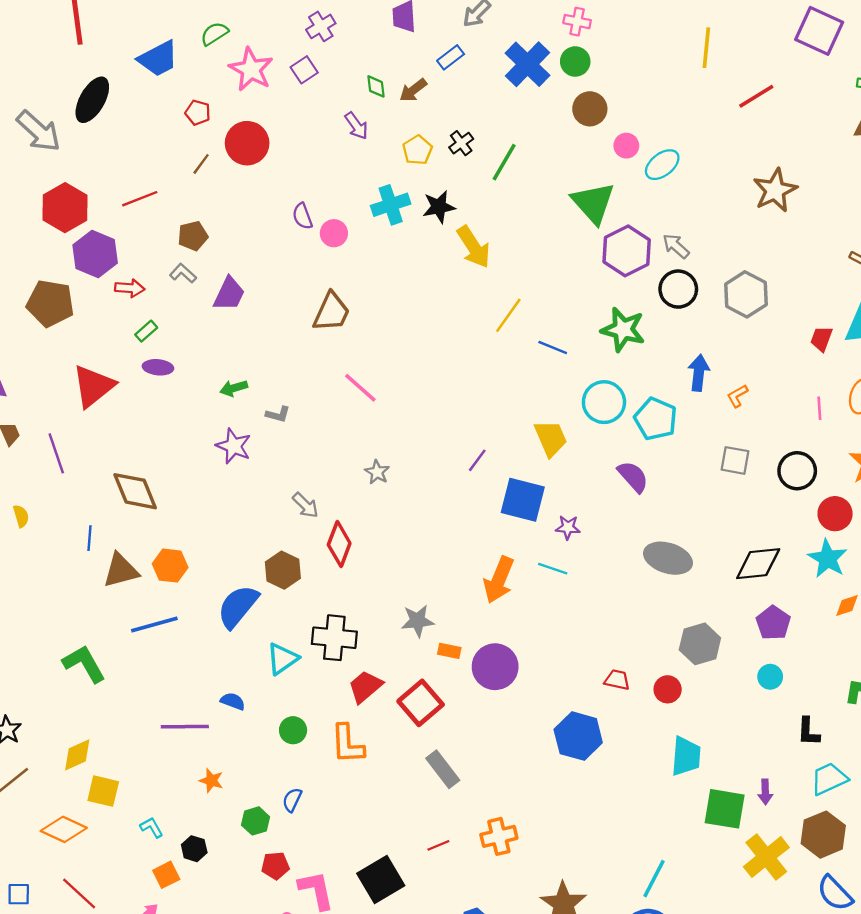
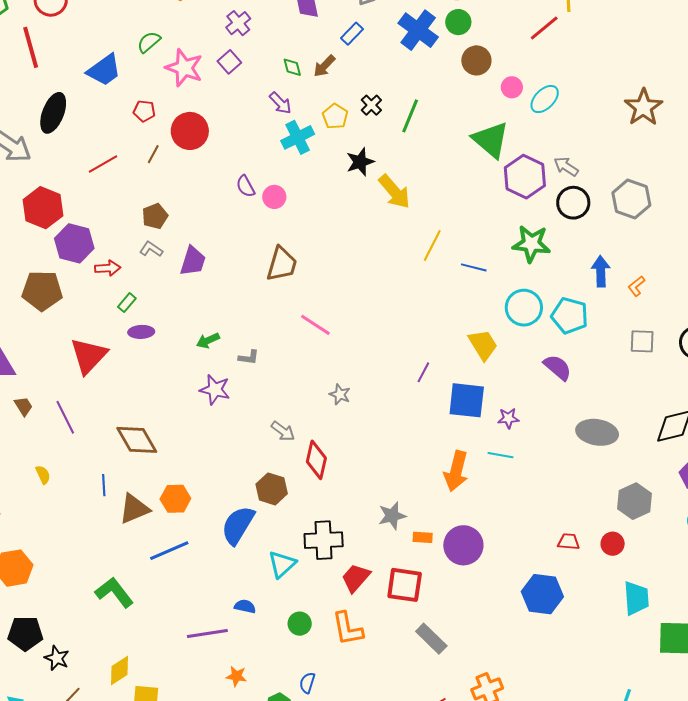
red line: (756, 96) -> (544, 28), moved
red line: (140, 199) -> (103, 164), moved
cyan cross: (391, 205) -> (298, 137), moved
red square: (421, 703) -> (405, 585), turned -33

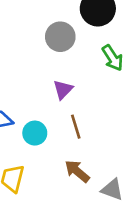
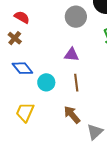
purple triangle: (63, 89) -> (72, 55), turned 42
gray triangle: (112, 190) -> (95, 132), turned 48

[What is required]:
Set down the material again exactly. Don't carry over any pictures.

[Task output]:
red line: (756, 96) -> (544, 28), moved
red line: (140, 199) -> (103, 164), moved
cyan cross: (391, 205) -> (298, 137), moved
red square: (421, 703) -> (405, 585), turned -33

purple triangle: (63, 89) -> (72, 55), turned 42
gray triangle: (112, 190) -> (95, 132), turned 48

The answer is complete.